### WHAT YOU ARE ASKED TO DO
Tally the lines in the following entries that include the word "turned"; state only the total.

### DATA SHOWN

=== Section Start ===

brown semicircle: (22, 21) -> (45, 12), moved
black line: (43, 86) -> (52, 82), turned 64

=== Section End ===
=== Section Start ===

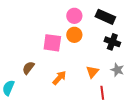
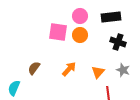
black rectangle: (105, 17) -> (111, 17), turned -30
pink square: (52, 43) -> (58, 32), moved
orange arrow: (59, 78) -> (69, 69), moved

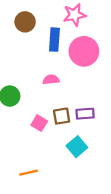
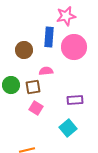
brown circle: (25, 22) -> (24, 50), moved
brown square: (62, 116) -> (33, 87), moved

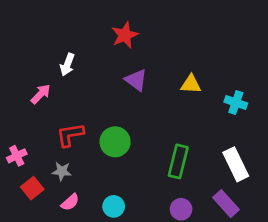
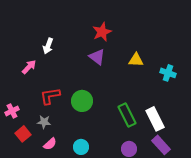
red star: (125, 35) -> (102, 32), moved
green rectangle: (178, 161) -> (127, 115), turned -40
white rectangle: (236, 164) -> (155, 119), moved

=== Section End ===

### WRITTEN RESPONSE
3